- Records provided -

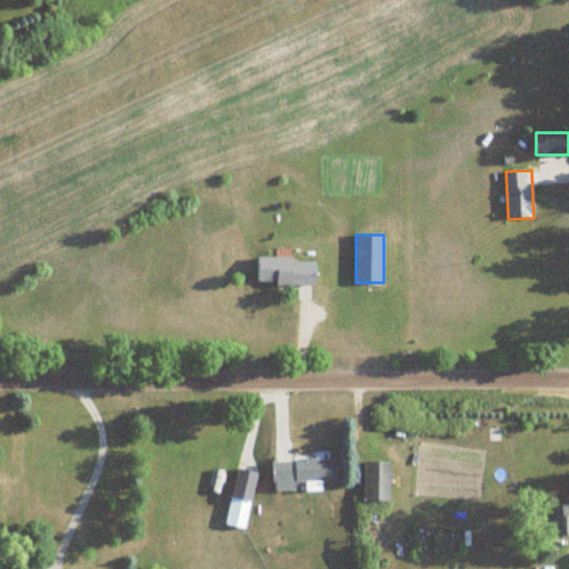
[(257,285),(316,285),(317,259),(258,259),(257,285)]
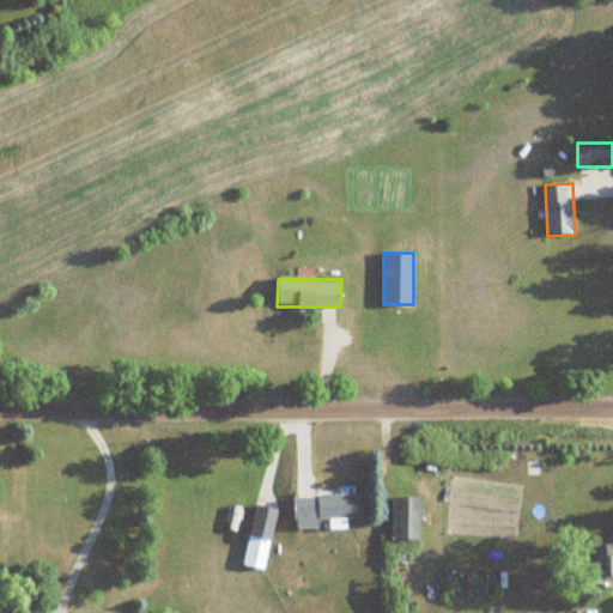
[(295,529),(320,529),(320,521),(364,520),(363,496),(295,497),(295,529)]
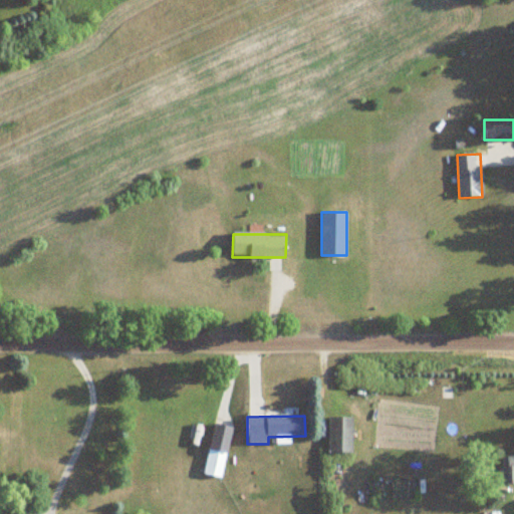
[(329,454),(352,454),(352,418),(329,418),(329,454)]
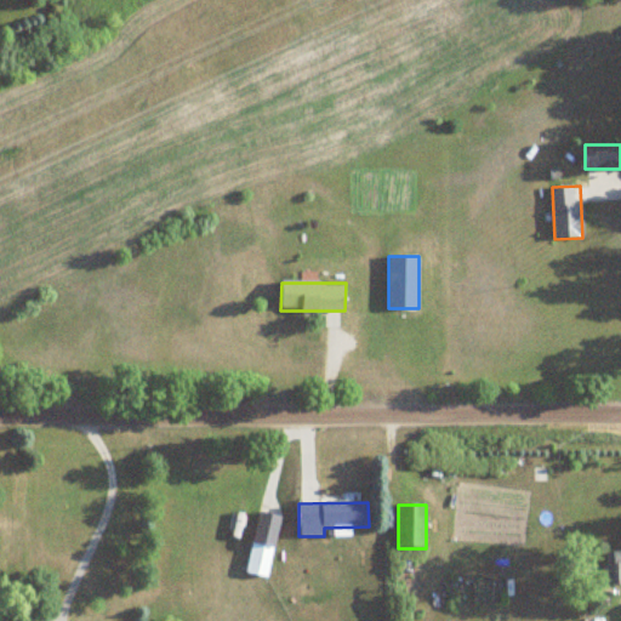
[(267,580),(283,518),(261,512),(245,574),(267,580)]
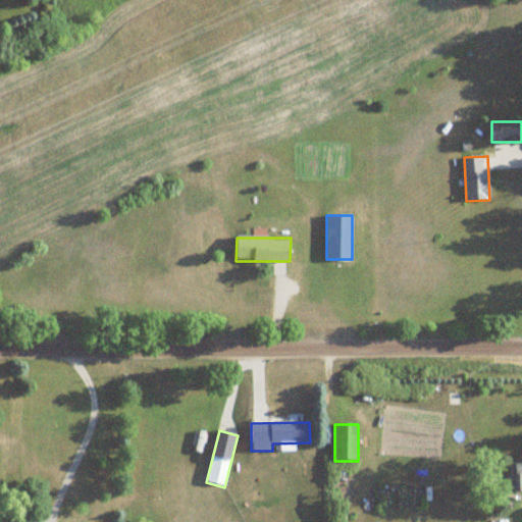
[(521,464),(508,464),(508,493),(521,492),(521,464)]
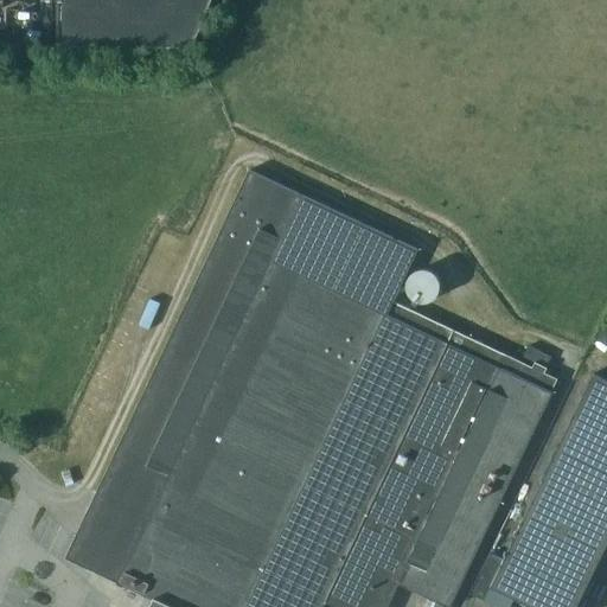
[(63,0),(63,45),(191,46),(210,0),(63,0)]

- Directive -
All of the data above is to be repeated exactly, with the pictures left out.

- Problem solution -
[(257,285),(316,285),(317,259),(258,259),(257,285)]
[(295,529),(320,529),(320,521),(364,520),(363,496),(295,497),(295,529)]
[(329,454),(352,454),(352,418),(329,418),(329,454)]
[(267,580),(283,518),(261,512),(245,574),(267,580)]
[(521,464),(508,464),(508,493),(521,492),(521,464)]
[(63,0),(63,45),(191,46),(210,0),(63,0)]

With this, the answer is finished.